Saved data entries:
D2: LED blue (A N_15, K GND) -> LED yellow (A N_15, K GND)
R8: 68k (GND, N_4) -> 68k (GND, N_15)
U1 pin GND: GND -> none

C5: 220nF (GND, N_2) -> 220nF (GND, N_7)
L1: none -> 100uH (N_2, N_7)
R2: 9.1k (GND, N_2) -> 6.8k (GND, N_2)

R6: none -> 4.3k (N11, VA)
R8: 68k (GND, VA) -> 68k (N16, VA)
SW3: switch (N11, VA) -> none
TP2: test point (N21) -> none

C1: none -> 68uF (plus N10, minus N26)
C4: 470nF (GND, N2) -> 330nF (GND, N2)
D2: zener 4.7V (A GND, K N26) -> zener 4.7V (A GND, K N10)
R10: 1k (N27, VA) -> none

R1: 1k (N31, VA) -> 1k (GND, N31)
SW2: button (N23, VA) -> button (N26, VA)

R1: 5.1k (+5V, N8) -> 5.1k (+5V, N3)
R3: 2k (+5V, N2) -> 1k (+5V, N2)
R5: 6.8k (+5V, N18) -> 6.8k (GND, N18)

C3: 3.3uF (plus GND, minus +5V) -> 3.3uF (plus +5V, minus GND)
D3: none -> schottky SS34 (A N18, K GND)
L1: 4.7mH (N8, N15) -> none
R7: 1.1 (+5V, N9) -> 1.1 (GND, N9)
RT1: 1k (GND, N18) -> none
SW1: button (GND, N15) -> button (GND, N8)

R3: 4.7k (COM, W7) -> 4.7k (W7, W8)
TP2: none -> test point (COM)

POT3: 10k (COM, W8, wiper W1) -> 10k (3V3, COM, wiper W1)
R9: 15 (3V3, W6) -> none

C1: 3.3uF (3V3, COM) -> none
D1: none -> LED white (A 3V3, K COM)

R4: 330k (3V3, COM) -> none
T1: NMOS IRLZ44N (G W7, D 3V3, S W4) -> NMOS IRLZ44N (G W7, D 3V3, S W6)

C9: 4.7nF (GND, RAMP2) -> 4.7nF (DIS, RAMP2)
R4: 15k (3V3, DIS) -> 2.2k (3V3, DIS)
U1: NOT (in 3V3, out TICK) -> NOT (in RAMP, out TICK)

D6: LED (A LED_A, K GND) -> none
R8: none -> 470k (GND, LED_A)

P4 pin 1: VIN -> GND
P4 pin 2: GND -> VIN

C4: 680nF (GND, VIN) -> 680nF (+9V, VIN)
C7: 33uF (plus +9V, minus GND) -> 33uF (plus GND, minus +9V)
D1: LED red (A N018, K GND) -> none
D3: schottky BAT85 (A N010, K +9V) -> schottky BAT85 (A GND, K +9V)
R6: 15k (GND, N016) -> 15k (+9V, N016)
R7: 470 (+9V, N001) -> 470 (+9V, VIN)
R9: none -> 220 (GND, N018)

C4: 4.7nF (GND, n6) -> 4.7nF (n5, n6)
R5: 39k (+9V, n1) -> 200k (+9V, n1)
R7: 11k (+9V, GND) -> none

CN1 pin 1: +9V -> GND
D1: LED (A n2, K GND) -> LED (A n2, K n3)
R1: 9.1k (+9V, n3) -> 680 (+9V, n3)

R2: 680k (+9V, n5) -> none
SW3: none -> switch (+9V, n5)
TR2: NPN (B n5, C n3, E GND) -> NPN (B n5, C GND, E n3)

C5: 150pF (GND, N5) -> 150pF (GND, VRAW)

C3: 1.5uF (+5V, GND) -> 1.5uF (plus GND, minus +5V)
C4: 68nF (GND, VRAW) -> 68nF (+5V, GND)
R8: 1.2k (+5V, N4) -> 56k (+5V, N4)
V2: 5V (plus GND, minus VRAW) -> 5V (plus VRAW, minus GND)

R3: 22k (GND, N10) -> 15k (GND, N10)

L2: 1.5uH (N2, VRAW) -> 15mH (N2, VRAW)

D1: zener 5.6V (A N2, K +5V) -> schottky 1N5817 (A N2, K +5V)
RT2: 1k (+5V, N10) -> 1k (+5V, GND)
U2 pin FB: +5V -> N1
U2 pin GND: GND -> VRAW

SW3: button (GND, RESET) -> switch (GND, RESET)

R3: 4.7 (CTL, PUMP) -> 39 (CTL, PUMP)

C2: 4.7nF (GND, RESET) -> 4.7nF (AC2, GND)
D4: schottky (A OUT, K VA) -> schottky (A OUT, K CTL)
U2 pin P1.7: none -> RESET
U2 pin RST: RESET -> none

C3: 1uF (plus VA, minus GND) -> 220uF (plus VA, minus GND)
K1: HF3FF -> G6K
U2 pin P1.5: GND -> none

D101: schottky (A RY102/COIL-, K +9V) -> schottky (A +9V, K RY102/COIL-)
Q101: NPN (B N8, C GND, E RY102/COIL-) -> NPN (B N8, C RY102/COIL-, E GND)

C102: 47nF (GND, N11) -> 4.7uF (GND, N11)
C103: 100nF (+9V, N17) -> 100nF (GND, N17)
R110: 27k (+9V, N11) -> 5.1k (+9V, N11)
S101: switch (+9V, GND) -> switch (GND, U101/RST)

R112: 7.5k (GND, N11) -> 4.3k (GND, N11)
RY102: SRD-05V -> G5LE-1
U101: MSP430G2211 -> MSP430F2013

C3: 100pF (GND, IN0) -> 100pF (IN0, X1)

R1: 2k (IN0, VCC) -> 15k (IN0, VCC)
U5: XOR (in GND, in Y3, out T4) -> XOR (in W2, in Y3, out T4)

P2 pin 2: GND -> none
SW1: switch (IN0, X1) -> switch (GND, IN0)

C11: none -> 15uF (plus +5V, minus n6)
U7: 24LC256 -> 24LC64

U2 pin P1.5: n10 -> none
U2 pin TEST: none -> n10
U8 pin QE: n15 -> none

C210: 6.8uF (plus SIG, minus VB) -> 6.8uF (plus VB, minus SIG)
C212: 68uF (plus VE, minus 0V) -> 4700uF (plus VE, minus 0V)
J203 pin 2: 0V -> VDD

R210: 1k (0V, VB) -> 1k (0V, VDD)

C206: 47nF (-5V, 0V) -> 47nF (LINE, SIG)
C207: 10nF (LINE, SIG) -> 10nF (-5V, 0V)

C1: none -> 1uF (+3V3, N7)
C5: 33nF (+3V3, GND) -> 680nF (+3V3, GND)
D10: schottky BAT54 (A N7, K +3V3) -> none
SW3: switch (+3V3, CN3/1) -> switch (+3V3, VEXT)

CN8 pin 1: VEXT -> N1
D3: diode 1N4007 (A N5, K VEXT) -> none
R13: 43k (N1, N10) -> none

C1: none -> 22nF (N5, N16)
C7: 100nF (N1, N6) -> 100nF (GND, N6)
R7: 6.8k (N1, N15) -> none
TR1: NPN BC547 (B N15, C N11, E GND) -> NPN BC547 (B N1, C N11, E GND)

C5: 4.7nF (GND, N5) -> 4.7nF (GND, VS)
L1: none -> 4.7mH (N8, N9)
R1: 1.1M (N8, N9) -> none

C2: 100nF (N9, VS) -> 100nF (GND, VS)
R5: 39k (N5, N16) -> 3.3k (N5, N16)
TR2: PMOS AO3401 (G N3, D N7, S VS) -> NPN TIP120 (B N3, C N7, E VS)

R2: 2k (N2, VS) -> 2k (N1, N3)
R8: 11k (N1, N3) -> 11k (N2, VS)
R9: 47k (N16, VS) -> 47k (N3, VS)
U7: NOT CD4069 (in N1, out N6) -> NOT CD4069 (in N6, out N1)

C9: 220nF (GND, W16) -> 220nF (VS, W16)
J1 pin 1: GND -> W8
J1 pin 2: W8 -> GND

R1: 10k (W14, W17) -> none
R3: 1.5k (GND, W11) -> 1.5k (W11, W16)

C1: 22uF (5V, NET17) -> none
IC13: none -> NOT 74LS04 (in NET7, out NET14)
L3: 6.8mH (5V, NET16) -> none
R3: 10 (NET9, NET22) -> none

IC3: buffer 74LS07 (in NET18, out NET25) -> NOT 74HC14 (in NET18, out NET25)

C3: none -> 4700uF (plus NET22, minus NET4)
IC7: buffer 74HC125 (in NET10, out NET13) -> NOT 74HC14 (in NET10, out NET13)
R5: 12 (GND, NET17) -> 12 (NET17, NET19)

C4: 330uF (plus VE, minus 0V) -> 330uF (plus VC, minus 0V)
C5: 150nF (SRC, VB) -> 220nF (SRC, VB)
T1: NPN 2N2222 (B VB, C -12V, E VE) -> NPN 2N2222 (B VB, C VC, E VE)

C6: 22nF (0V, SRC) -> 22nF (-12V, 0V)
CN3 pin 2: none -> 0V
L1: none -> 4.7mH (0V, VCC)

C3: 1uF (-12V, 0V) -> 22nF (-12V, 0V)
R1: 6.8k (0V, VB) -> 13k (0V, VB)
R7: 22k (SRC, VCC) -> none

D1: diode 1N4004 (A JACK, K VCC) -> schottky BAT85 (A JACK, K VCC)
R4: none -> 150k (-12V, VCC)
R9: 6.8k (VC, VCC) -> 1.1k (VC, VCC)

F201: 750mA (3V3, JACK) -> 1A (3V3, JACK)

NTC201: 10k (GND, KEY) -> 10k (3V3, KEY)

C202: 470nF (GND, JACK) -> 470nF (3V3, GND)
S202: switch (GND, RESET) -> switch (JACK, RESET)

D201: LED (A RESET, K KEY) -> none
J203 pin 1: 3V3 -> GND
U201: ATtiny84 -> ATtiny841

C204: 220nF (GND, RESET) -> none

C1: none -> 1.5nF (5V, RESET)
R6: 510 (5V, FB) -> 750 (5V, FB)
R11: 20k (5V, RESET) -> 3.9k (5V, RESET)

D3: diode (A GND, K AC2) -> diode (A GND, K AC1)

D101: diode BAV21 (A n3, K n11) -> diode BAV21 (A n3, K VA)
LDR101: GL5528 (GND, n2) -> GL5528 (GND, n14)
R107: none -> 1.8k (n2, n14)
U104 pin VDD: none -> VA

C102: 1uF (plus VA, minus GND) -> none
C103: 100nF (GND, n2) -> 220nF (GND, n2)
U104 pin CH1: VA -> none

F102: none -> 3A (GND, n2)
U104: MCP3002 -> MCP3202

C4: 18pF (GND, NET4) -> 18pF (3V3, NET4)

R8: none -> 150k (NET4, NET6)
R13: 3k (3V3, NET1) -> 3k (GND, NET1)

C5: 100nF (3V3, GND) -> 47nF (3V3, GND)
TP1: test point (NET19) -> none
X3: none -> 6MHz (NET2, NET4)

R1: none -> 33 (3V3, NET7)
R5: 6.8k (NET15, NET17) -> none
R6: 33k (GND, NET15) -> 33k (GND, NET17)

=== Required action ===
Find each line in the records above that contains "button", and copy it.

=== Answer box ===
SW2: button (N23, VA) -> button (N26, VA)
SW1: button (GND, N15) -> button (GND, N8)
SW3: button (GND, RESET) -> switch (GND, RESET)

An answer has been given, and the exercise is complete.